DATASET CONTENT:
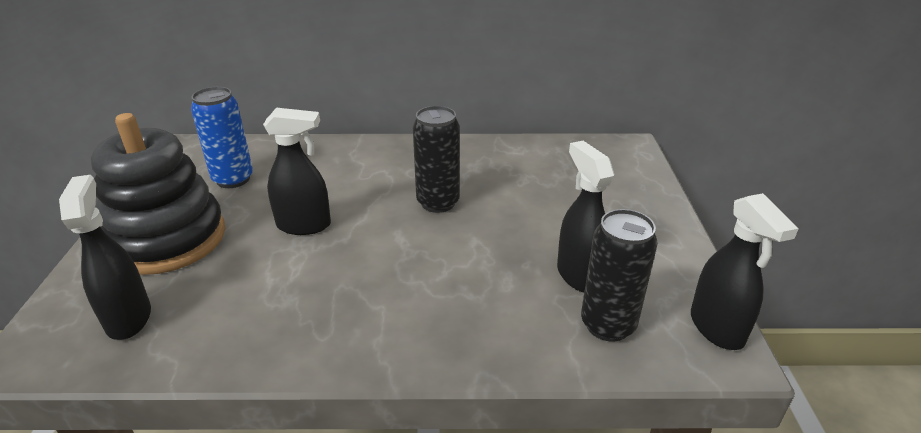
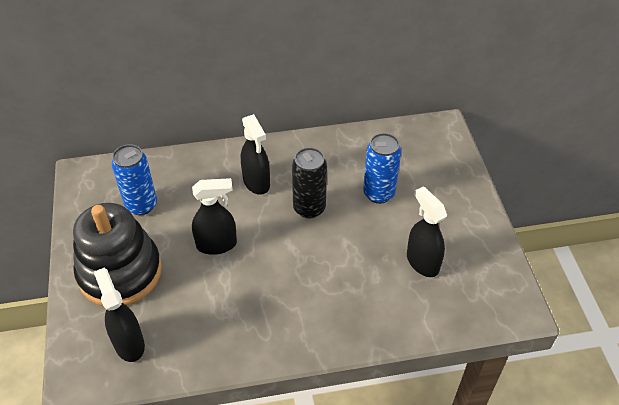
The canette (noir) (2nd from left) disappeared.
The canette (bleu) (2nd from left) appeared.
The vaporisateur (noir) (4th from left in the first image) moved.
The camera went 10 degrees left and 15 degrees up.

...

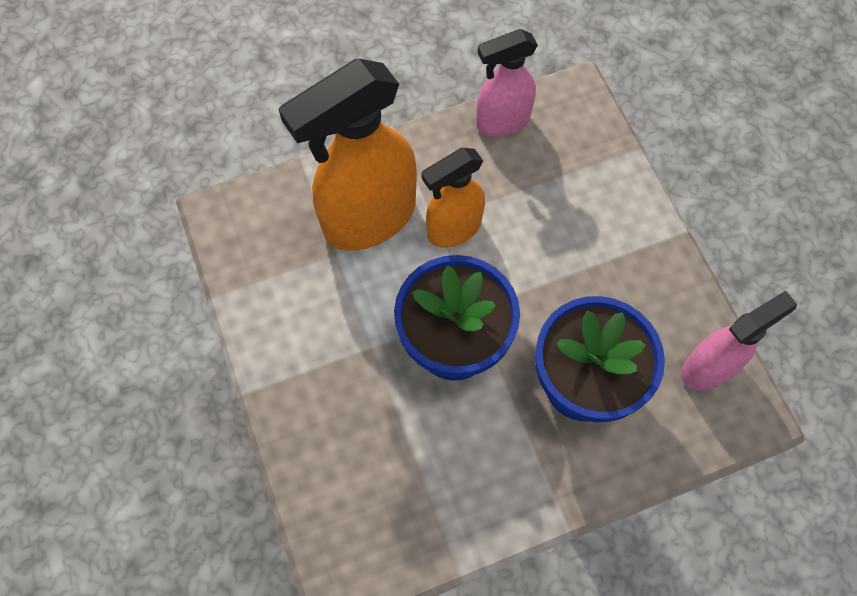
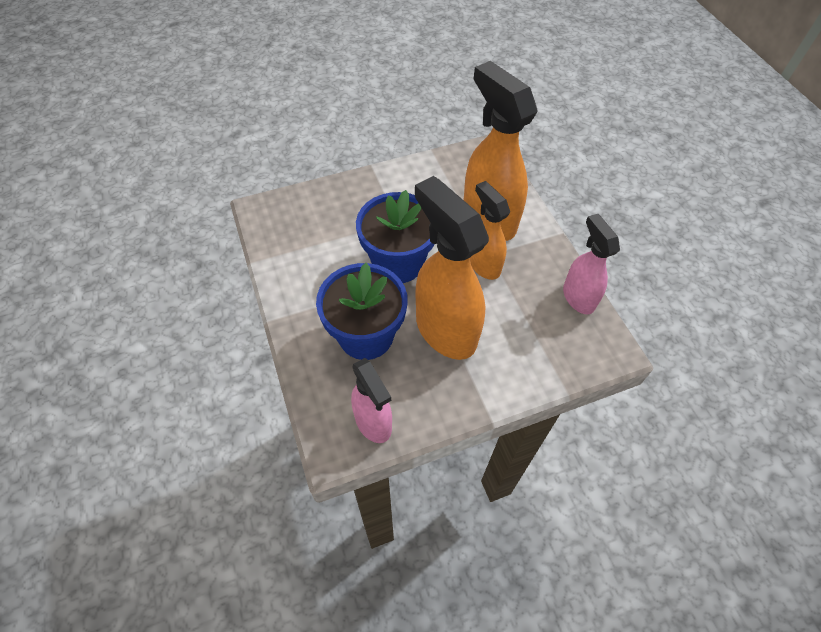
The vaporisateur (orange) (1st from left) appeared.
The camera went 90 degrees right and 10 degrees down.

HOW TO COMPLETE THIS TASK: Give back exactly the lines of the listing above that run from the line with "The vaporisateur (orange)" to the line with "The camera went 90", inclusive.

OUTPUT OF THE TASK:
The vaporisateur (orange) (1st from left) appeared.
The camera went 90 degrees right and 10 degrees down.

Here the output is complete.